__WHAT THE TASK ASKS__.
Determine how many lines of the listing below include the string "none". Output the number and nothing more.

--- DATA Enclosed Below ---

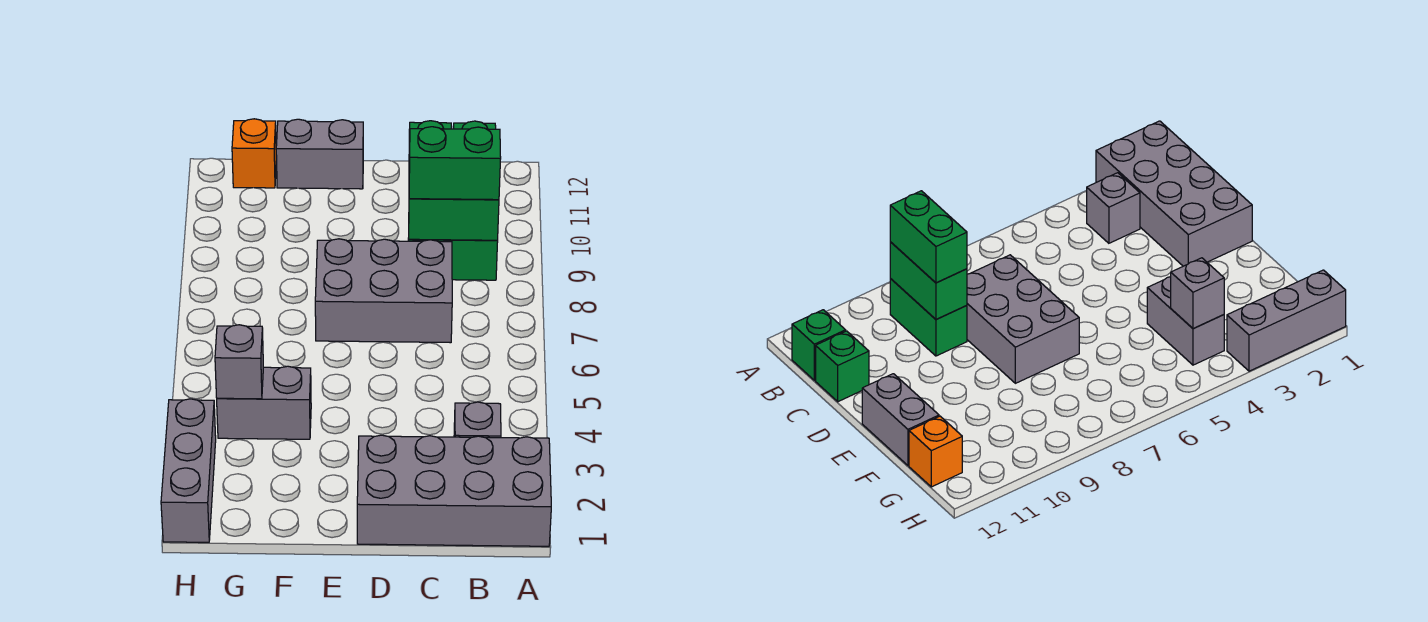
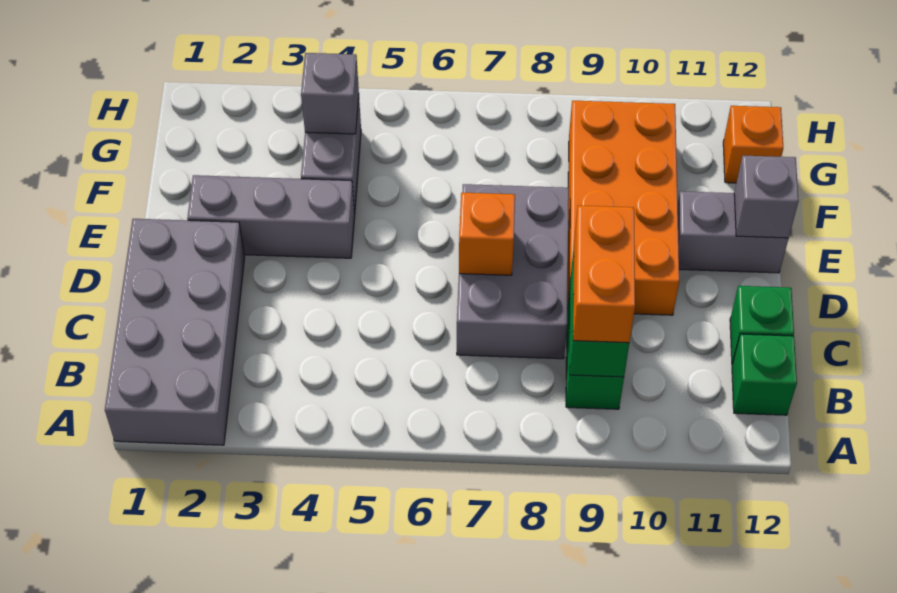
grey brick B3 level 1 -> grey brick E12 level 2
green brick B9:C9 level 3 -> orange brick B9:C9 level 3
none -> orange brick D7 level 2
none -> orange brick D9:G10 level 1
grey brick E12:F12 level 1 -> grey brick E11:E12 level 1
grey brick H1:H3 level 1 -> grey brick E2:E4 level 1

--- End of Enclosed DATA ---

__ANSWER__.
2